**What is needed**
The lines to print are the one containing "(308, 132) = (667, 192): yellow" and every line after it through the end of the entries below. Print them exactly and nothing else.

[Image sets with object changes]
★ ★ ★ ★

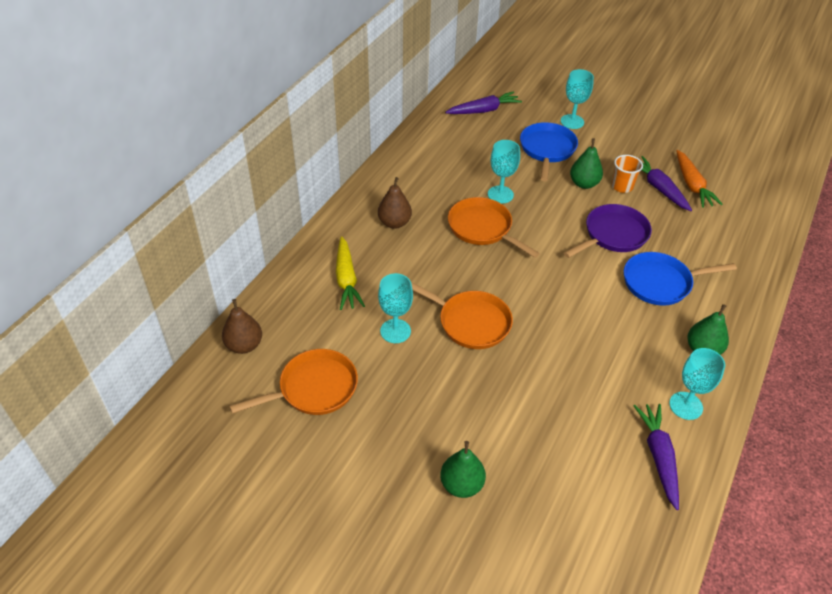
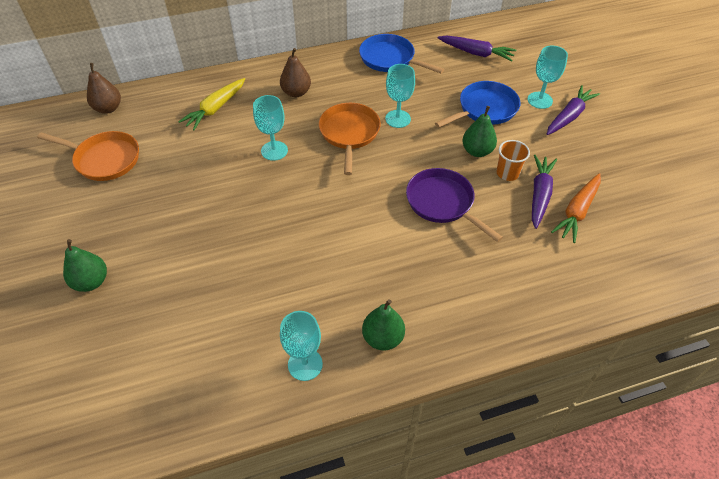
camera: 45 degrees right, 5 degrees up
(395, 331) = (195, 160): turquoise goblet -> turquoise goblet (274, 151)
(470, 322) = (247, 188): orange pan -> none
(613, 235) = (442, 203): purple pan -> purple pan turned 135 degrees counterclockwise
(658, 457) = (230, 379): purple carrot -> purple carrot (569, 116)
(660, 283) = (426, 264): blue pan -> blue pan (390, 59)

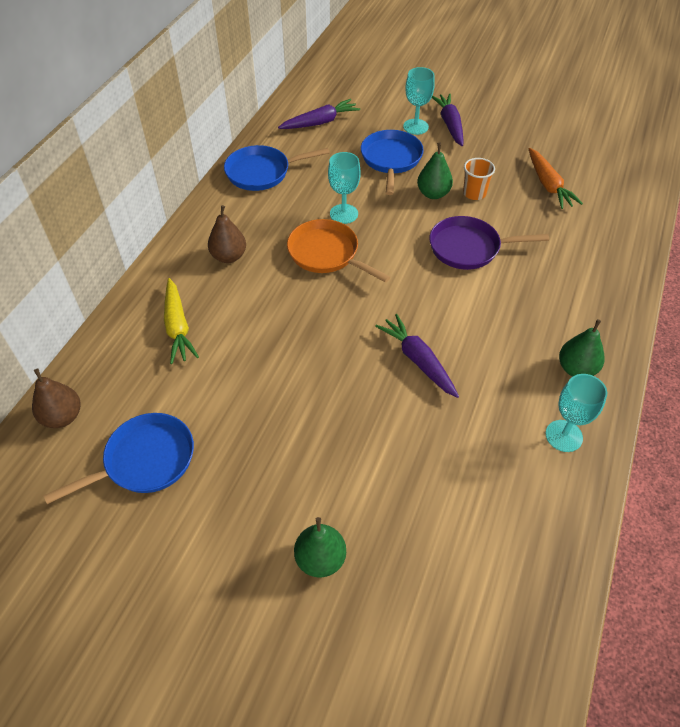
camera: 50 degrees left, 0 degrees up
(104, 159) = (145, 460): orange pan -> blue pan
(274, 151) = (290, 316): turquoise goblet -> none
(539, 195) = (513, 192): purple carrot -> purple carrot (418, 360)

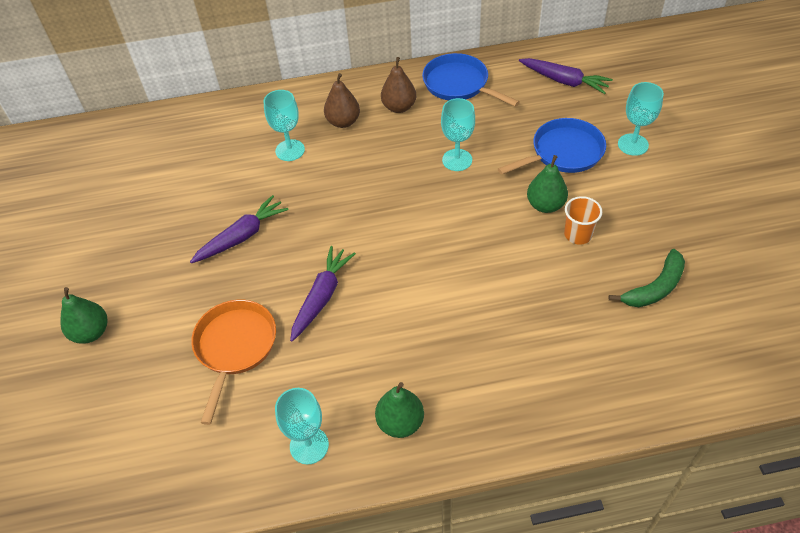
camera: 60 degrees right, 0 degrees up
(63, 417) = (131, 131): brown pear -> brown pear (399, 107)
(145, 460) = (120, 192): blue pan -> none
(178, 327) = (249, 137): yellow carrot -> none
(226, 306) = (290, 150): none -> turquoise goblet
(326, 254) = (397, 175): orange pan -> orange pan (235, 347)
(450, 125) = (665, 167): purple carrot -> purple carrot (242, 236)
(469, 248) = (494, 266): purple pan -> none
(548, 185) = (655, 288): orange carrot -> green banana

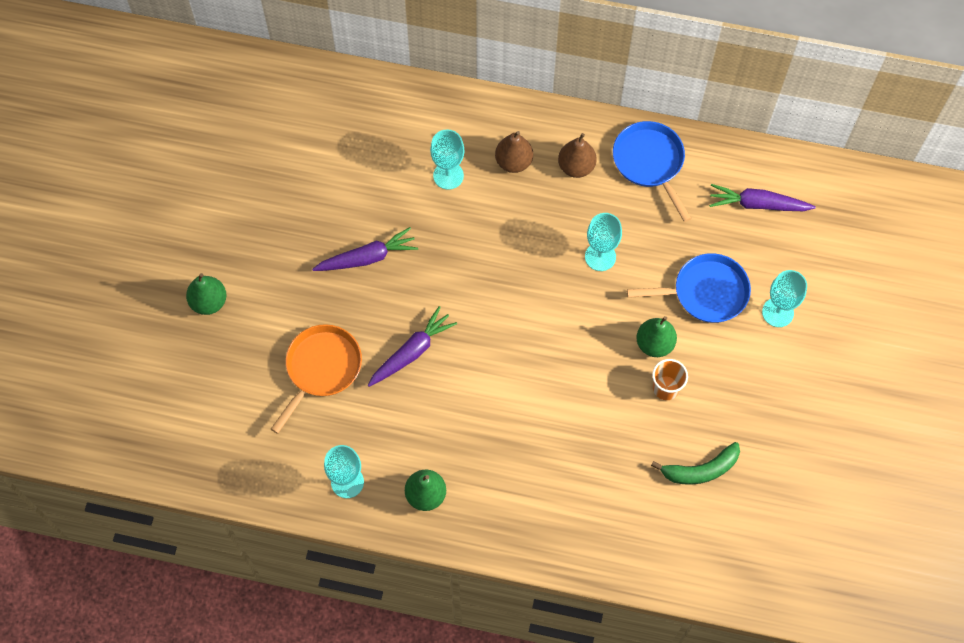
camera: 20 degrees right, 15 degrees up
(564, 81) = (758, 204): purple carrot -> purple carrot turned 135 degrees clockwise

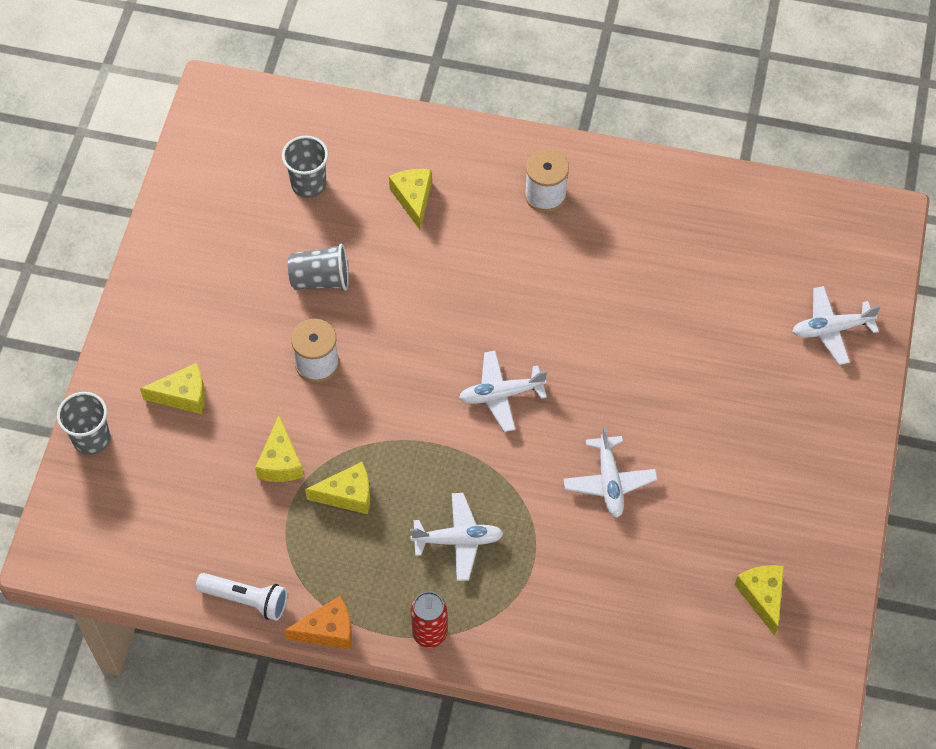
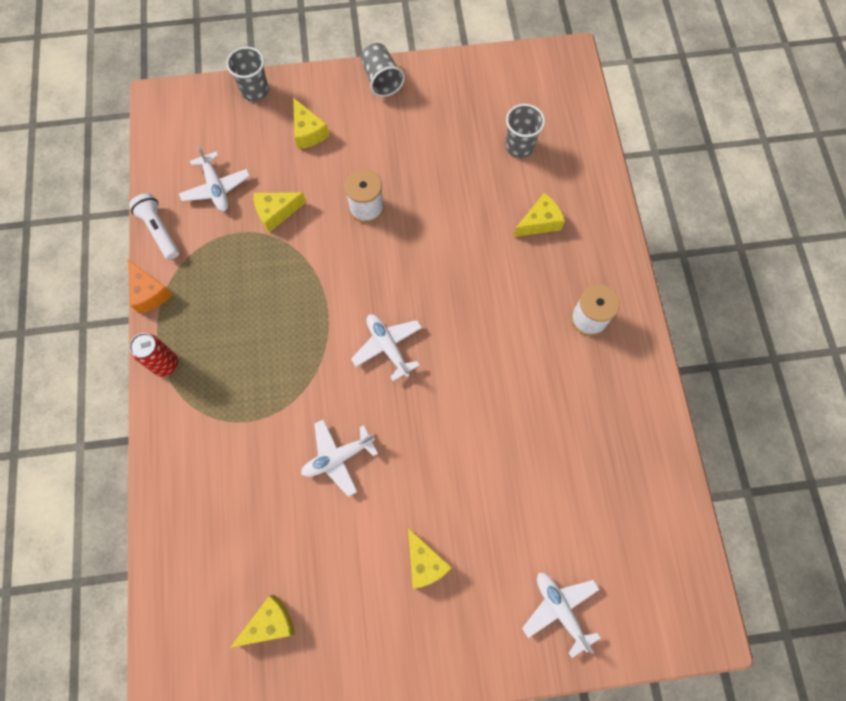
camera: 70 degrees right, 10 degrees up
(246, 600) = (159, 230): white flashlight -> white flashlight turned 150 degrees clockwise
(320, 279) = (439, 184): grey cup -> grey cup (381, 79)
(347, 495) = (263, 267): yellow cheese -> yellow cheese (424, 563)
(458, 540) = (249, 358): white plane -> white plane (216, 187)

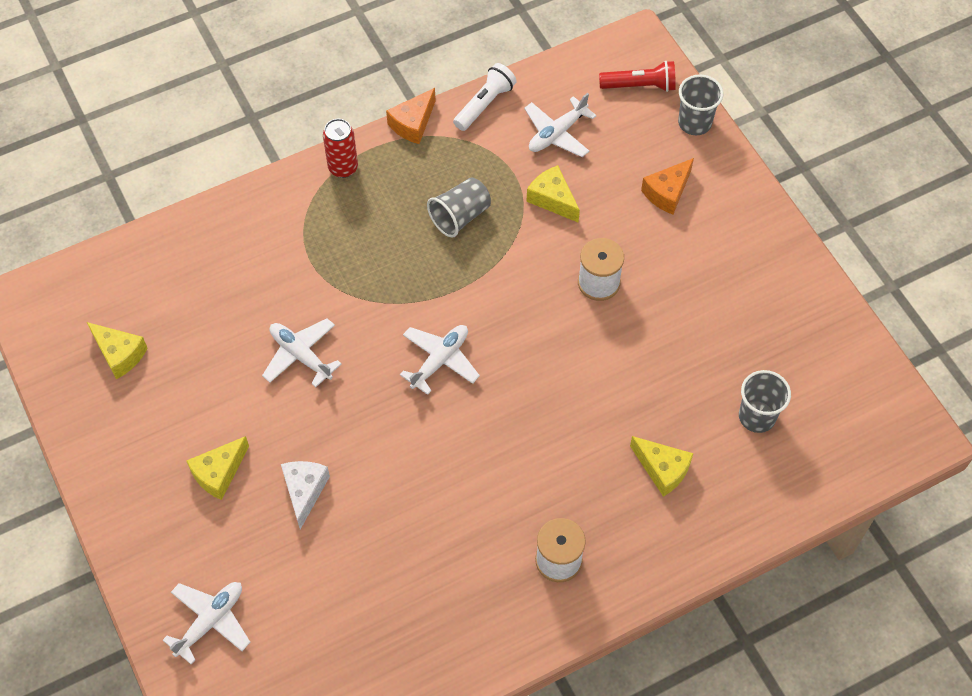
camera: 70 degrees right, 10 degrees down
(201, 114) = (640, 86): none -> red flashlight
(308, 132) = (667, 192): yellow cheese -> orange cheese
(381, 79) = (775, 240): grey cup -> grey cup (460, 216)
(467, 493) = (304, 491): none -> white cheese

★ ★ ★ ★

**Response area**
(308, 132) = (667, 192): yellow cheese -> orange cheese
(381, 79) = (775, 240): grey cup -> grey cup (460, 216)
(467, 493) = (304, 491): none -> white cheese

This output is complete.